→ **Description of the task**
Would you output the following records verbatim and skip the images in them?

(Change listing data)
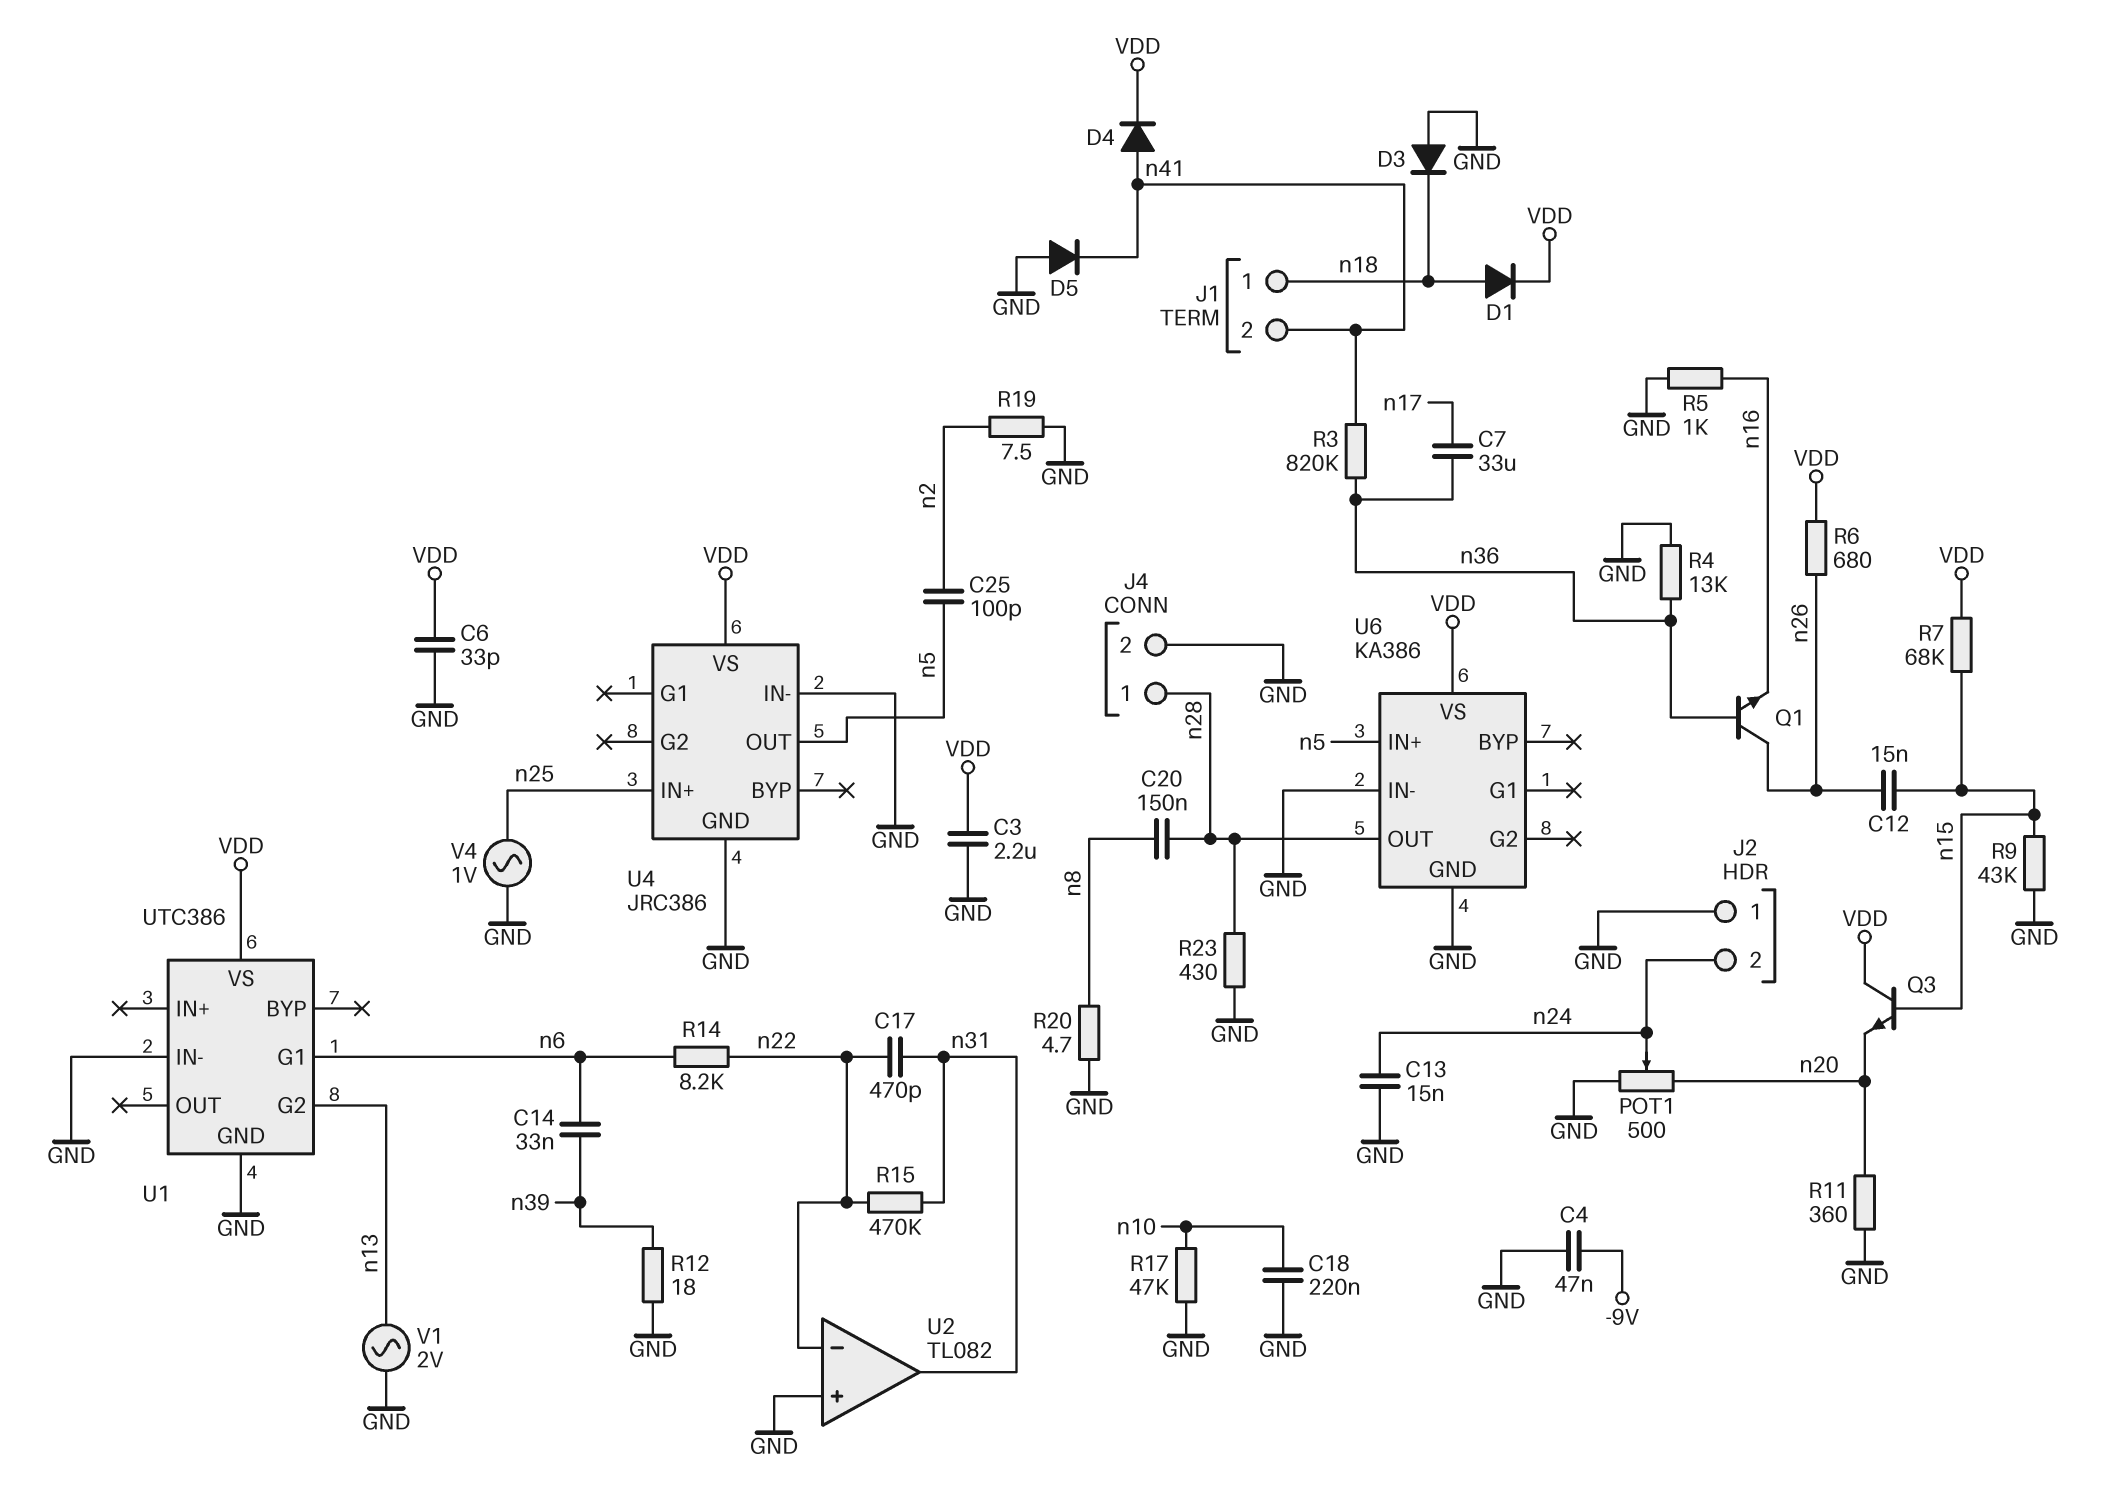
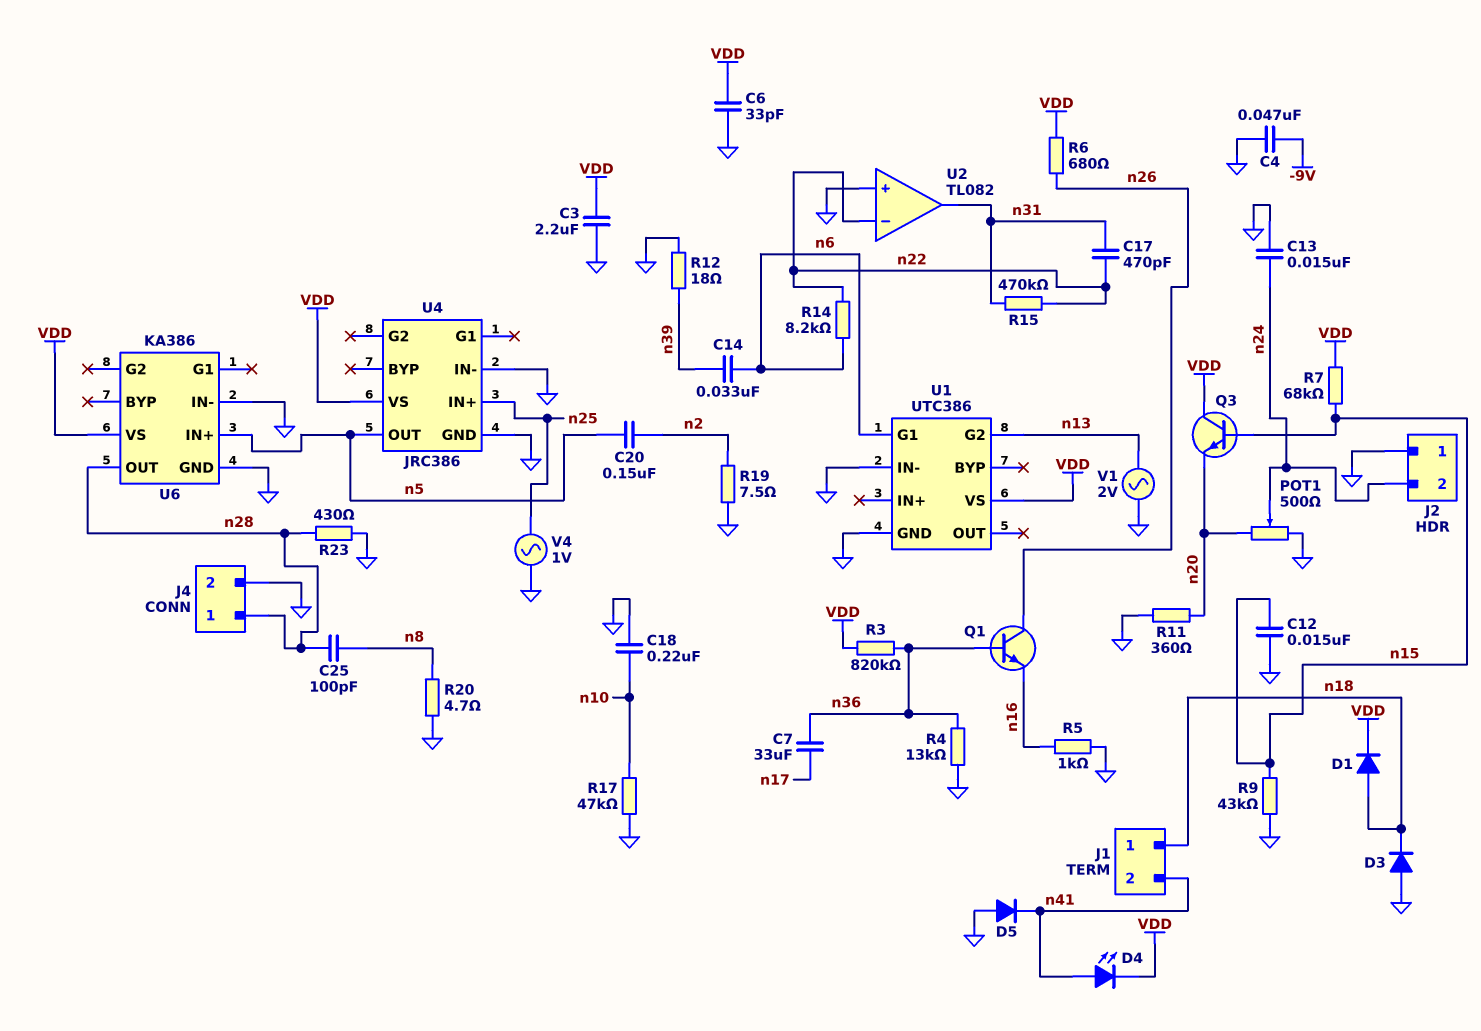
C12: 15nF (n15, n26) -> 15nF (GND, n15)
C20: 150nF (n8, n28) -> 150nF (n2, n5)
C25: 100pF (n2, n5) -> 100pF (n8, n28)
D4: diode (A n41, K VDD) -> LED (A n41, K VDD)
R3: 820k (n36, n41) -> 820k (VDD, n36)

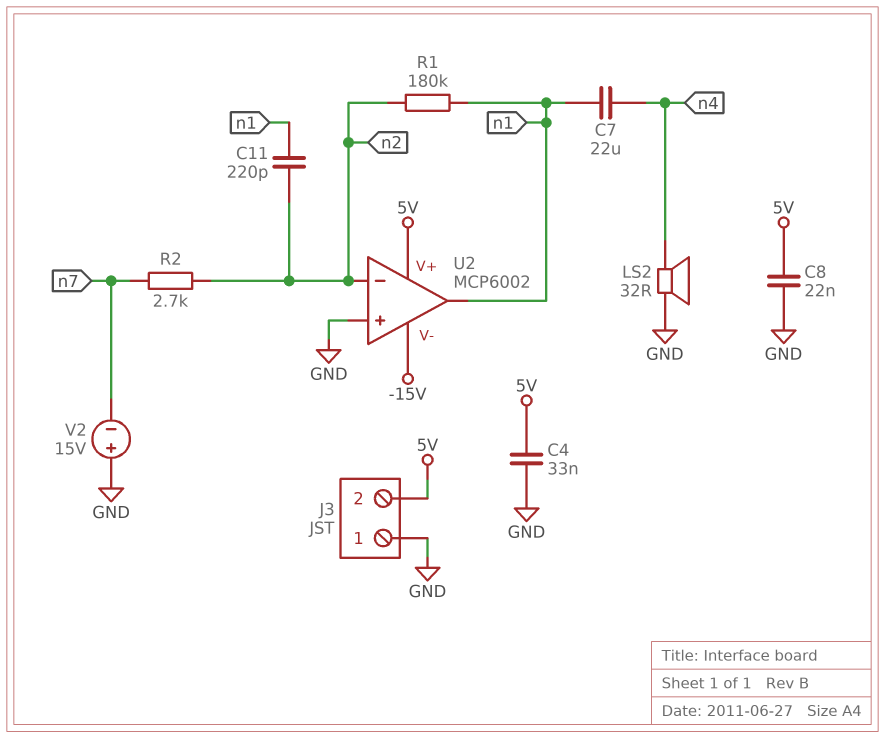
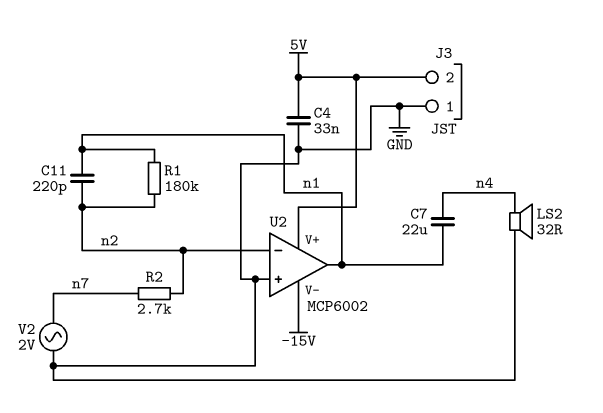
C8: 22nF (5V, GND) -> none
V2: 15V (plus GND, minus n7) -> AC 2V (GND, n7)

→ **Solution to the exercise**
C12: 15nF (n15, n26) -> 15nF (GND, n15)
C20: 150nF (n8, n28) -> 150nF (n2, n5)
C25: 100pF (n2, n5) -> 100pF (n8, n28)
D4: diode (A n41, K VDD) -> LED (A n41, K VDD)
R3: 820k (n36, n41) -> 820k (VDD, n36)

C8: 22nF (5V, GND) -> none
V2: 15V (plus GND, minus n7) -> AC 2V (GND, n7)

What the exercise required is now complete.